## Data to examine
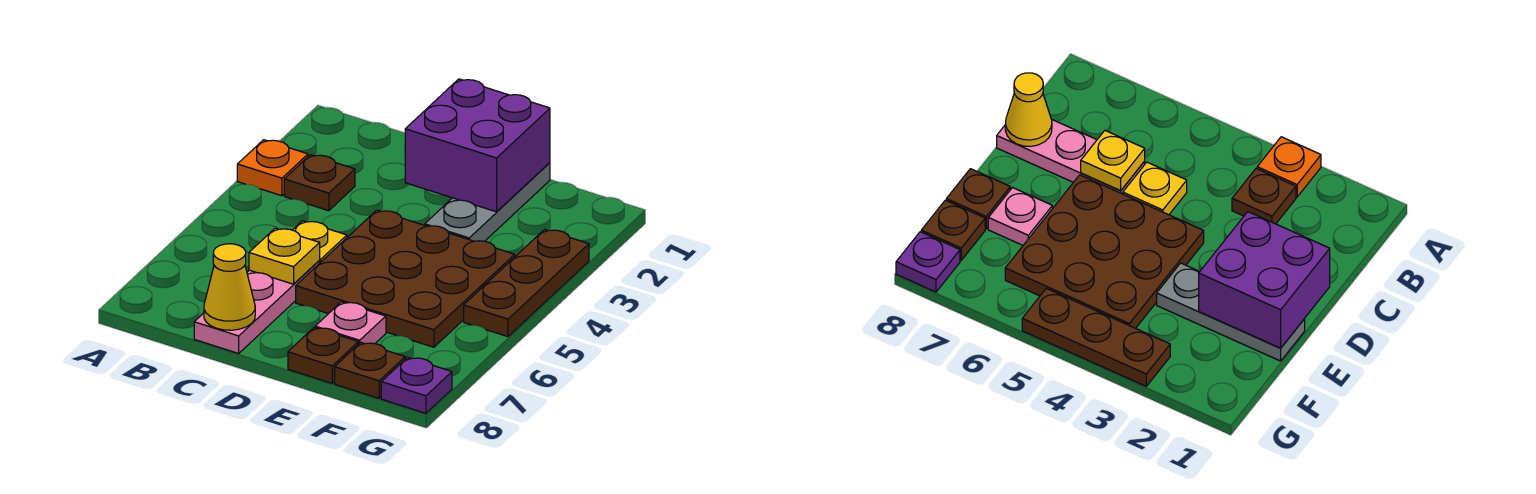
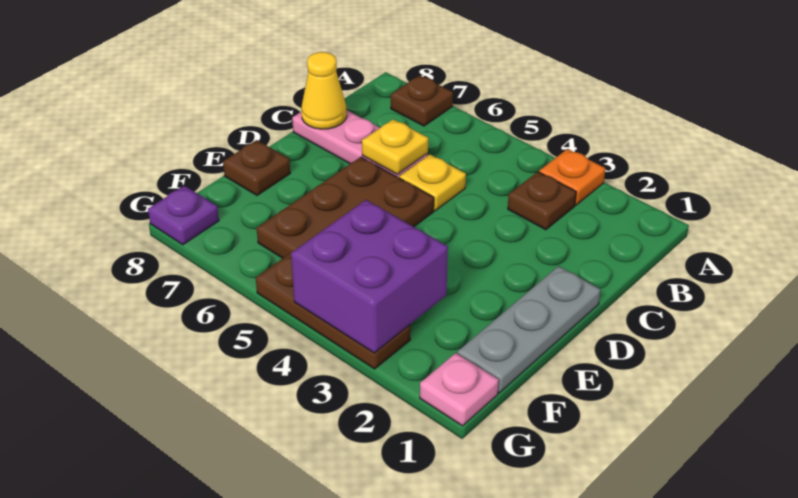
purple 2x2 brick [405,79,550,212] -> purple 2x2 brick moved to [291,200,448,353]
brown 3x3 plate [296,210,515,347] -> brown 2x3 plate [257,157,434,258]
grey 1x3 plate [425,163,550,241] -> grey 1x3 plate turned to [457,266,600,393]
pink 1x1 plate [315,302,386,344] -> pink 1x1 plate moved to [420,353,499,426]
brown 1x1 plate [335,343,405,398] -> brown 1x1 plate moved to [391,75,453,126]

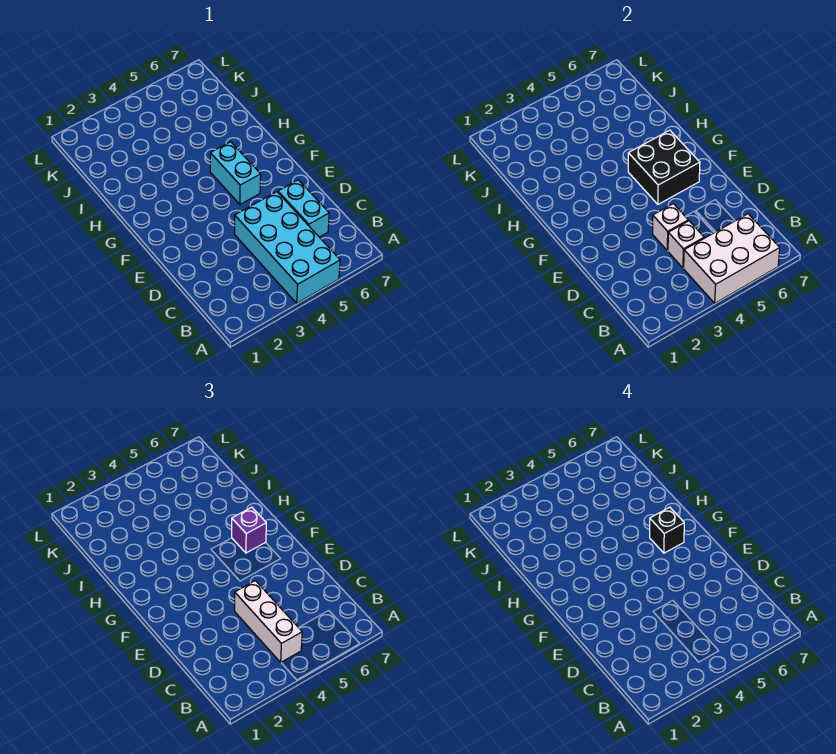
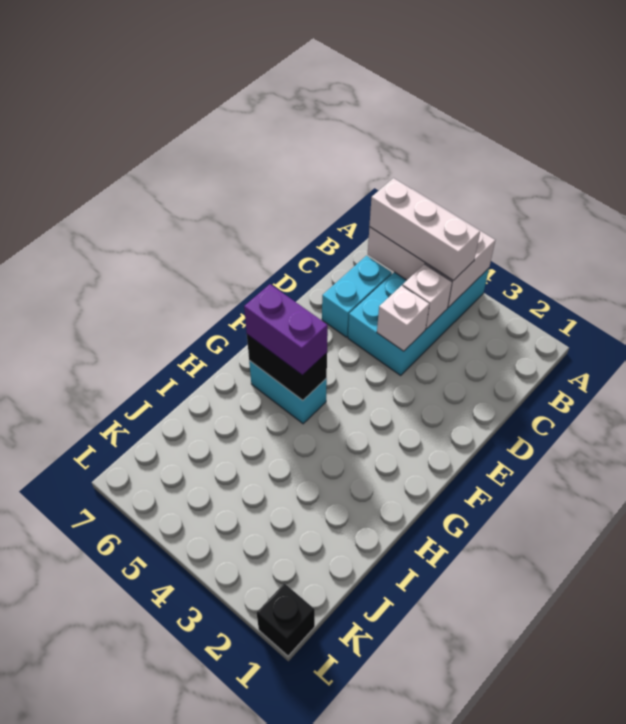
white 1x3 brick [235,581,302,662] -> white 1x3 brick turned to [369,178,480,280]
cyan 1x2 brick [210,142,261,204] -> cyan 1x2 brick turned to [249,361,327,424]
black 2x2 brick [628,130,700,204] -> black 1x2 brick [247,335,327,400]
purple 1x1 brick [232,507,266,553] -> purple 1x2 brick [244,284,328,375]
black 1x1 brick [650,507,684,553] -> black 1x1 brick moved to [257,583,315,656]

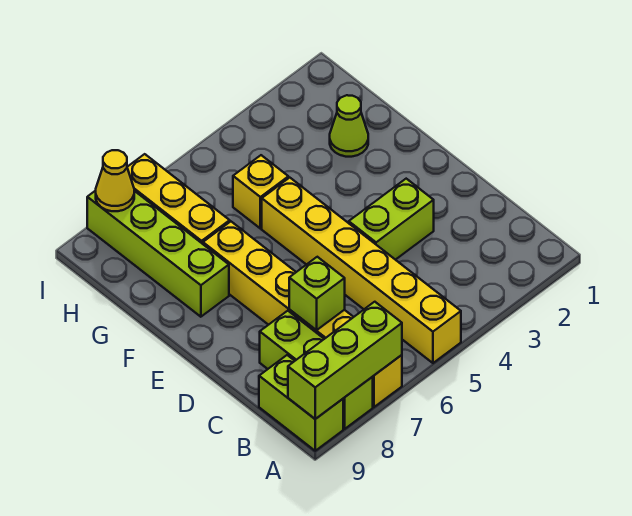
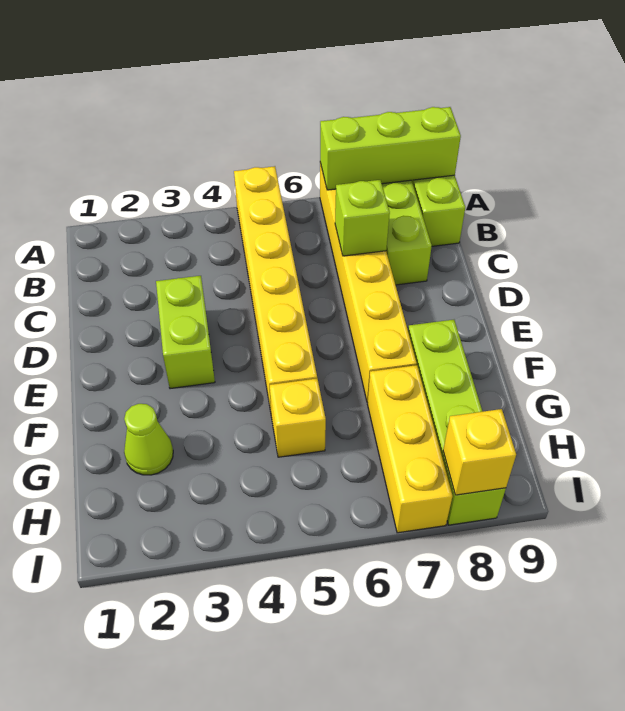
lime 1x2 brick [349,179,434,260] -> lime 1x2 brick turned to [156,276,215,389]
yellow 1x1 cone [96,150,134,211] -> yellow 1x1 brick [443,409,516,495]

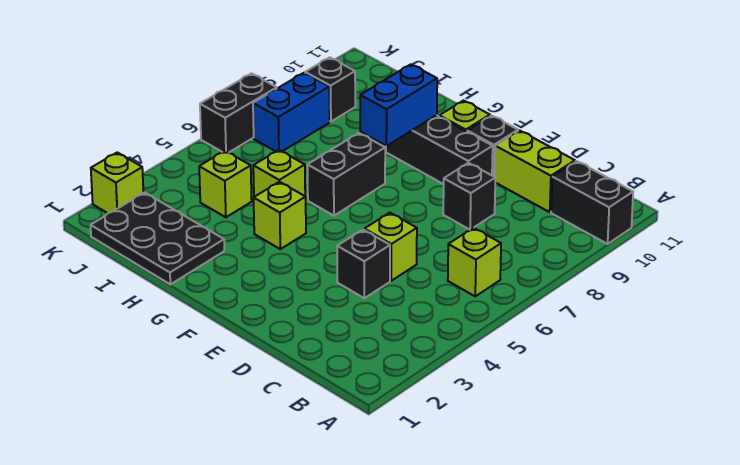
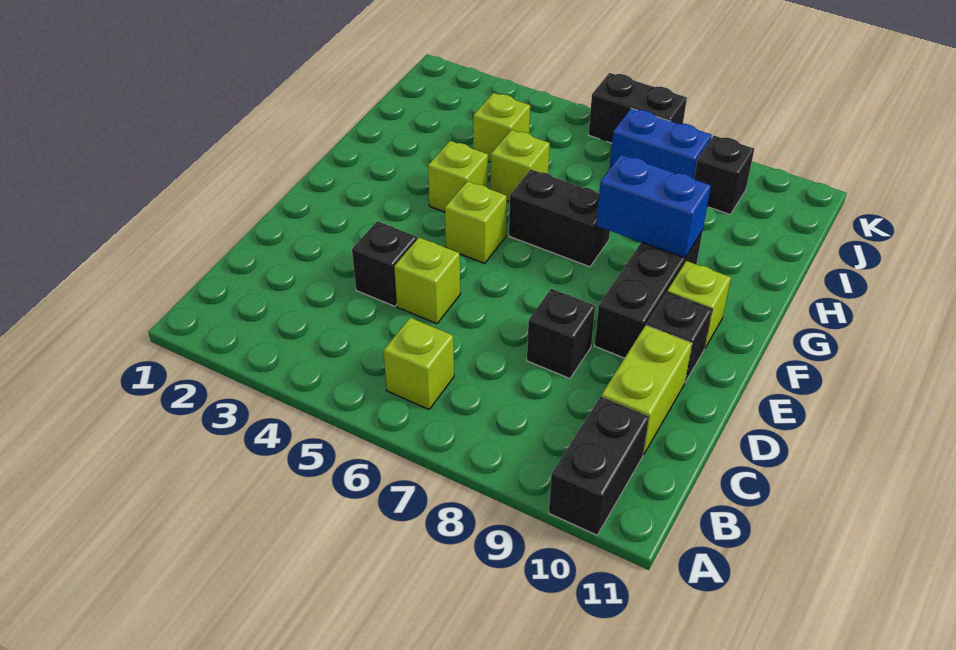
black 2x3 plate [91,193,224,284] -> none
lime 1x1 brick [91,152,143,213] -> lime 1x1 brick moved to [445,181,507,263]

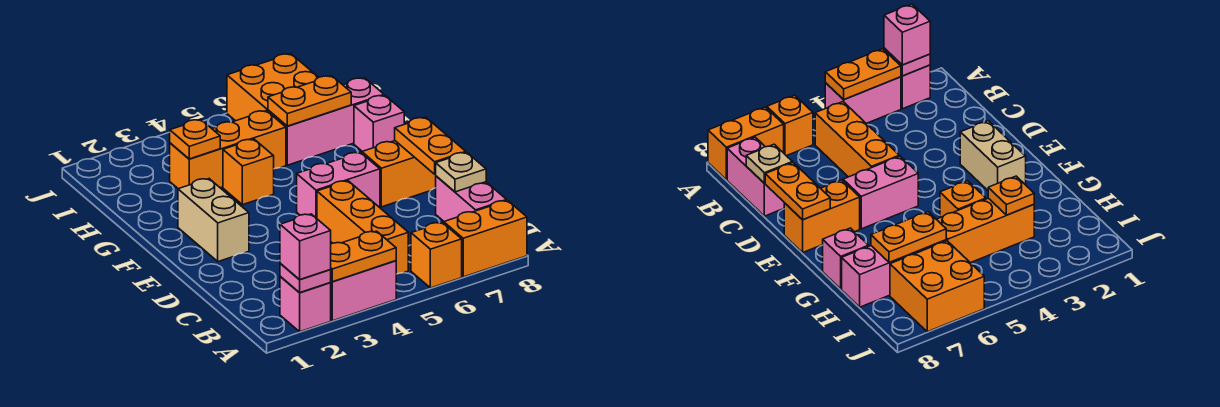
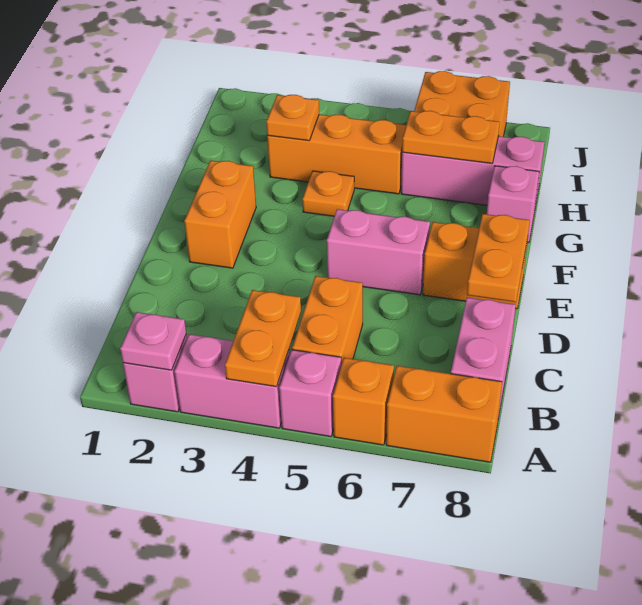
pink 1x1 brick [280,214,331,280] -> pink 1x1 brick moved to [279,350,341,437]
orange 1x2 plate [330,231,396,282] -> orange 1x2 plate turned to [225,290,301,387]
orange 1x3 brick [317,181,408,274] -> orange 1x2 brick [292,276,363,365]
tan 1x1 plate [436,152,486,192] -> none
tan 1x2 brick [178,179,249,262] -> orange 1x2 brick [184,161,256,268]
orange 1x1 brick [223,139,274,205] -> orange 1x1 plate [302,171,354,216]

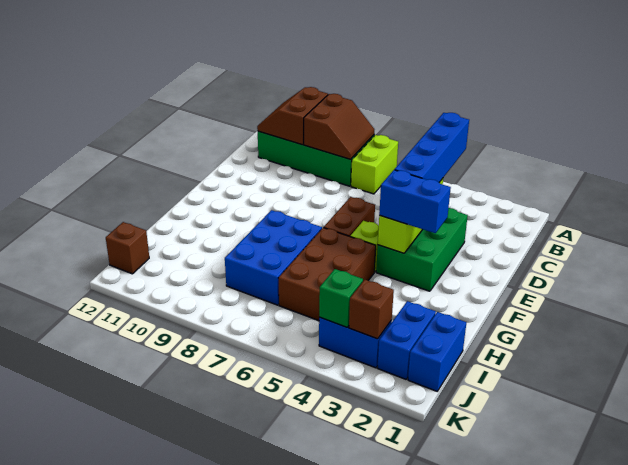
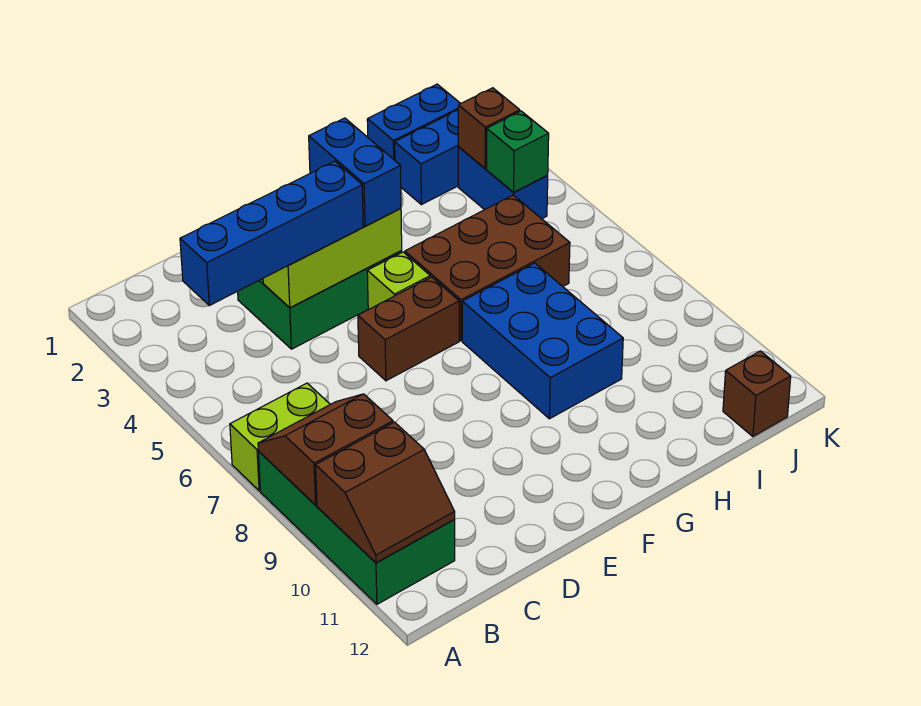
blue 2x3 brick [225,210,322,305] -> blue 2x3 brick turned to [462,263,623,419]

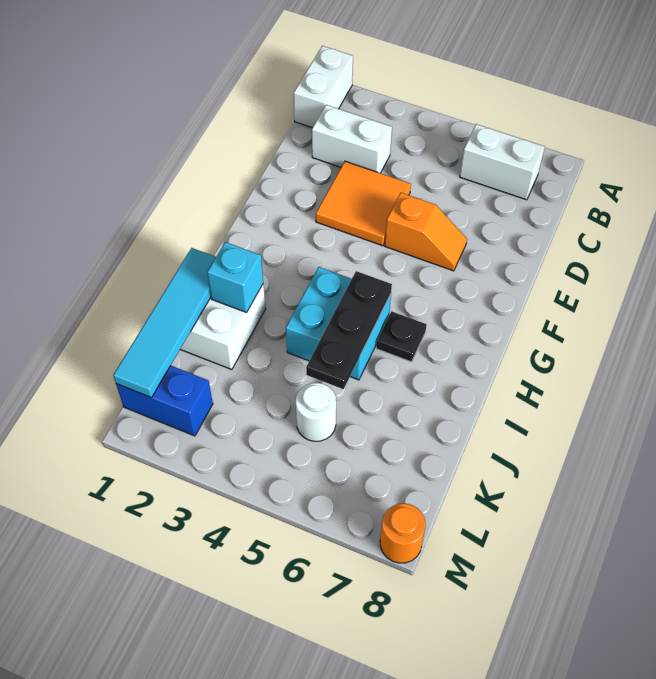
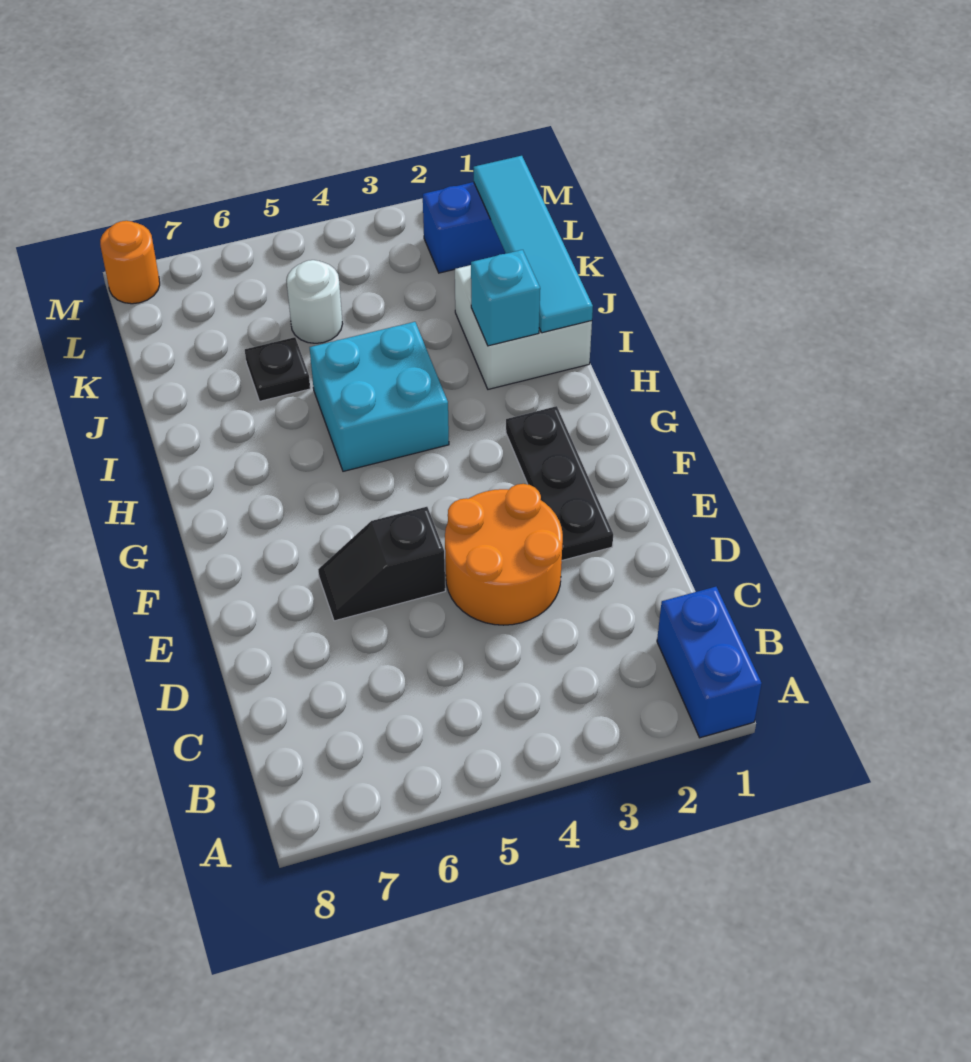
white 1x2 brick [294,46,353,128] -> blue 1x2 brick [657,587,762,738]
white 1x2 brick [460,124,545,200] -> none
white 1x2 brick [312,105,392,173] -> none
orange 2x2 tile [316,161,411,246] -> orange 2x2 round brick [445,484,563,625]
orange 1x2 slope [385,193,467,271] -> black 1x2 slope [318,507,445,621]
black 1x3 plate [306,271,392,389] -> black 1x3 plate moved to [506,406,613,560]
black 1x1 plate [376,311,427,362] -> black 1x1 plate moved to [245,337,310,401]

## Assignment
Scan the listing for the string "blue" and copy every line that carries it.

## Result
blue 2x3 brick [225,210,322,305] -> blue 2x3 brick turned to [462,263,623,419]
white 1x2 brick [294,46,353,128] -> blue 1x2 brick [657,587,762,738]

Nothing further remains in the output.